**ABOUT THIS TASK**
In the copy, include no pictures, but reproduce every record exactly.

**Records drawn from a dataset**
● ● ● ● ●
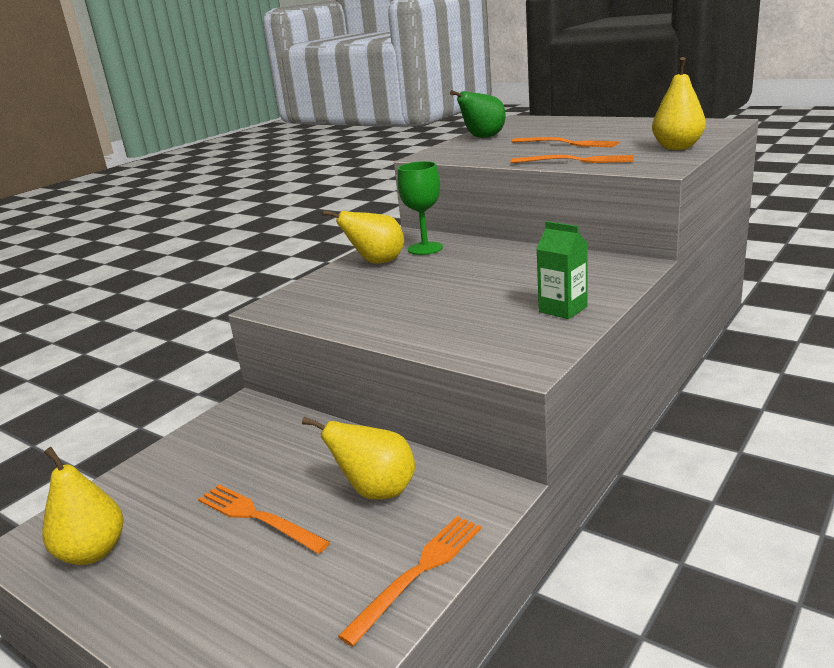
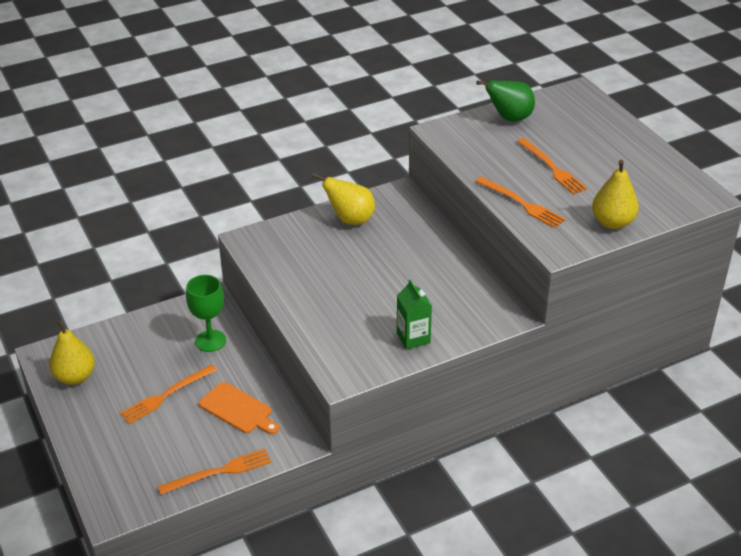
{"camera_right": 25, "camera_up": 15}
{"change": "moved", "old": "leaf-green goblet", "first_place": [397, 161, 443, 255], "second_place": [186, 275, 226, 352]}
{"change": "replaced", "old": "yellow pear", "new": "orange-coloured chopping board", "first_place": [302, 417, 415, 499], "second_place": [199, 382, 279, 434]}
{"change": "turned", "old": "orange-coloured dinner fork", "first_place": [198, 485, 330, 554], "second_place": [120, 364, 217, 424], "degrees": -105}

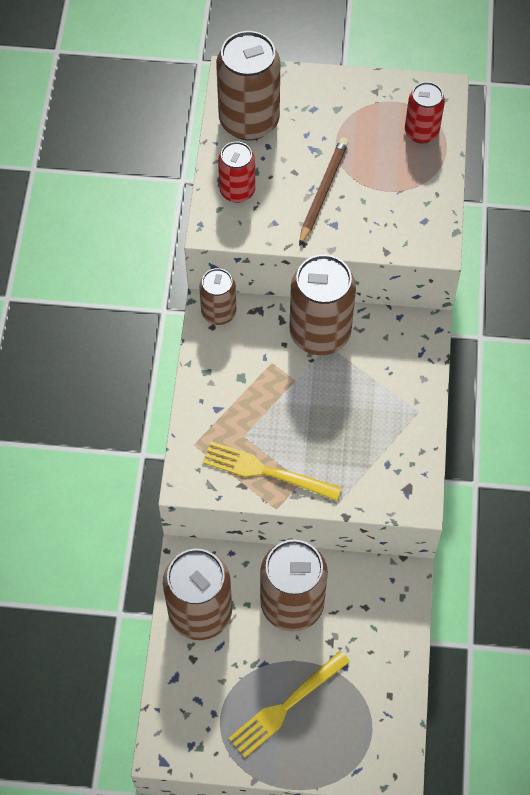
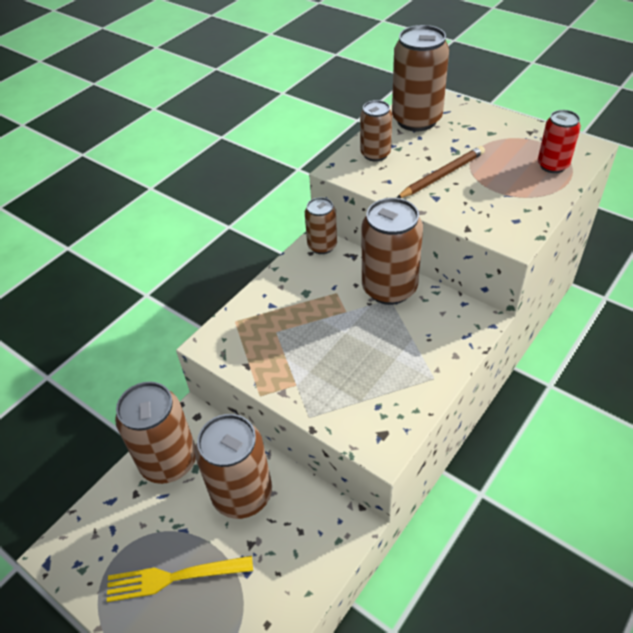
{"camera_right": 35, "camera_up": -15}
{"change": "recoloured", "old": "crimson can", "new": "russet can", "first_place": [218, 141, 255, 203], "second_place": [360, 100, 392, 162]}
{"change": "removed", "old": "yellow dinner fork", "first_place": [202, 441, 342, 501]}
● ● ● ● ●
**TASK RESPONSE**
{"camera_right": 25, "camera_up": 15}
{"change": "moved", "old": "leaf-green goblet", "first_place": [397, 161, 443, 255], "second_place": [186, 275, 226, 352]}
{"change": "replaced", "old": "yellow pear", "new": "orange-coloured chopping board", "first_place": [302, 417, 415, 499], "second_place": [199, 382, 279, 434]}
{"change": "turned", "old": "orange-coloured dinner fork", "first_place": [198, 485, 330, 554], "second_place": [120, 364, 217, 424], "degrees": -105}

{"camera_right": 35, "camera_up": -15}
{"change": "recoloured", "old": "crimson can", "new": "russet can", "first_place": [218, 141, 255, 203], "second_place": [360, 100, 392, 162]}
{"change": "removed", "old": "yellow dinner fork", "first_place": [202, 441, 342, 501]}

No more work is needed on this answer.